ENTRIES SUPPLIED START

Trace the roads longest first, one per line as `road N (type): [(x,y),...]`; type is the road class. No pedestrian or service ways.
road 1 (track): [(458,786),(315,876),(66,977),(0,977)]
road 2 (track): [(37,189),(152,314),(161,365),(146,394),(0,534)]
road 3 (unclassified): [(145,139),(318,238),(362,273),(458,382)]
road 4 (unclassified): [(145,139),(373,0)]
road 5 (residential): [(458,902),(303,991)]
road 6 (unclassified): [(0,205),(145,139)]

ENTRIES SUPPLIED END

**PROMPT:**
Set down every entry exactly as it appears.

**EXERCISE SOLUTION:**
Trace the roads longest first, one per line as `road N (type): [(x,y),...]`; type is the road class. No pedestrian or service ways.
road 1 (track): [(458,786),(315,876),(66,977),(0,977)]
road 2 (track): [(37,189),(152,314),(161,365),(146,394),(0,534)]
road 3 (unclassified): [(145,139),(318,238),(362,273),(458,382)]
road 4 (unclassified): [(145,139),(373,0)]
road 5 (residential): [(458,902),(303,991)]
road 6 (unclassified): [(0,205),(145,139)]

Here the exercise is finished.